TASK DIRECTIONS:
What lines of the listing below contain the word "raised"? Copy each of them out.

TASK MATERIAL:
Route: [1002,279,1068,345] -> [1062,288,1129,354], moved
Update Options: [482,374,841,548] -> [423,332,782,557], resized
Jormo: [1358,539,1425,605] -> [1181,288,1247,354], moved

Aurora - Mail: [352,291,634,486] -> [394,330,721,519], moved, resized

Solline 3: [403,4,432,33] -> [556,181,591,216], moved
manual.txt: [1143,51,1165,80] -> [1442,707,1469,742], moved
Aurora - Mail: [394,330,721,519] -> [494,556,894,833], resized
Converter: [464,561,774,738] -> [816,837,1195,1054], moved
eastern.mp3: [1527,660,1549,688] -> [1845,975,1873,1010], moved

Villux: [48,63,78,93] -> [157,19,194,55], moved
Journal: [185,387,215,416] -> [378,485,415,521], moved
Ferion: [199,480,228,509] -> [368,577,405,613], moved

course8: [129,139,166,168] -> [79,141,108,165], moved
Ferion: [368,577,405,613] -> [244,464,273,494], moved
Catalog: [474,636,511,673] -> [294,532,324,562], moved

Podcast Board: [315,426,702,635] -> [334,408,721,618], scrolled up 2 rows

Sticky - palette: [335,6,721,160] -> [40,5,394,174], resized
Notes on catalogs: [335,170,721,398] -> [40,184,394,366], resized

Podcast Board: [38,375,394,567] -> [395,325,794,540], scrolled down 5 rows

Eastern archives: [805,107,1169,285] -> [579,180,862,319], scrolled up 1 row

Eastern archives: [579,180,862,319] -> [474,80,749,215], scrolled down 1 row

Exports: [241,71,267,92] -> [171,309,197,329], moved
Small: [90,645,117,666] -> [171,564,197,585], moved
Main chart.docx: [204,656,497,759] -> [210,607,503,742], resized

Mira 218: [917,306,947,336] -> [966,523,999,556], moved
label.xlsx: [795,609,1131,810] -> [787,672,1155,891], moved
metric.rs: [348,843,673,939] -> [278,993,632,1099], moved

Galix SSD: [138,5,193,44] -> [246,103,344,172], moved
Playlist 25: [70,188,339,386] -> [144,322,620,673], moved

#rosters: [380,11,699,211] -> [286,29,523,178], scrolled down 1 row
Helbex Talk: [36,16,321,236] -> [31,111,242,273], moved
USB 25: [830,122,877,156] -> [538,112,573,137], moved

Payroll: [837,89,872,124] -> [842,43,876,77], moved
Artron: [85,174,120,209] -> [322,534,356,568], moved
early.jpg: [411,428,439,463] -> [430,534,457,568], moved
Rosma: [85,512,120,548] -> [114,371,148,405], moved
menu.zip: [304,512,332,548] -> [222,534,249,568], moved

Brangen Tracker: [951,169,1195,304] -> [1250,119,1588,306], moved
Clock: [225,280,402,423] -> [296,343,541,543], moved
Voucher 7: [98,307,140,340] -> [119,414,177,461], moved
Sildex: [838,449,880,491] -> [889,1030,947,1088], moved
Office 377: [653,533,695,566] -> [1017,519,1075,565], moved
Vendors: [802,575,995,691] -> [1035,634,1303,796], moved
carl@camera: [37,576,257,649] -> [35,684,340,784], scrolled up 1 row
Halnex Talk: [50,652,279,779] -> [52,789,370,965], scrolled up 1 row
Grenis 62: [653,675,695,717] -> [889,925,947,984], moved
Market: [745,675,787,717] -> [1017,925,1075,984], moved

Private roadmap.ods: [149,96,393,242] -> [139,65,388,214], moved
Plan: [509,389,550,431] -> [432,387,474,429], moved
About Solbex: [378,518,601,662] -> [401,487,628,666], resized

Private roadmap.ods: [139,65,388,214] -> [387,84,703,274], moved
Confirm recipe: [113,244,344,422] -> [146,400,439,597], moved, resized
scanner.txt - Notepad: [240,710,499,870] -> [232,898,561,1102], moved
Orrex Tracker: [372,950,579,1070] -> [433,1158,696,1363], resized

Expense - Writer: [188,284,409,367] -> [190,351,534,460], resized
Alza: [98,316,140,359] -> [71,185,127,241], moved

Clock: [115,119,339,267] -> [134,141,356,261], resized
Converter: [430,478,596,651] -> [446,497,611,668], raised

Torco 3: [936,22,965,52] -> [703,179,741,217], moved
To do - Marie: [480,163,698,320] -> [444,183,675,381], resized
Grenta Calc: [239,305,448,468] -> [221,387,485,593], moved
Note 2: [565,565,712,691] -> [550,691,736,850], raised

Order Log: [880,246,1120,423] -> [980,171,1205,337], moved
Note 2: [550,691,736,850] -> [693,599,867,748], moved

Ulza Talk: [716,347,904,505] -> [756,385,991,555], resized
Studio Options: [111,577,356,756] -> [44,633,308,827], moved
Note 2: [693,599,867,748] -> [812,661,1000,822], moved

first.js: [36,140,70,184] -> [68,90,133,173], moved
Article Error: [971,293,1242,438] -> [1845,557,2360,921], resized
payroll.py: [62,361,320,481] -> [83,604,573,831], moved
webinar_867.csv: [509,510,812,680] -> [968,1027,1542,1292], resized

RESULT OF THE TASK:
Converter: [430,478,596,651] -> [446,497,611,668], raised
Note 2: [565,565,712,691] -> [550,691,736,850], raised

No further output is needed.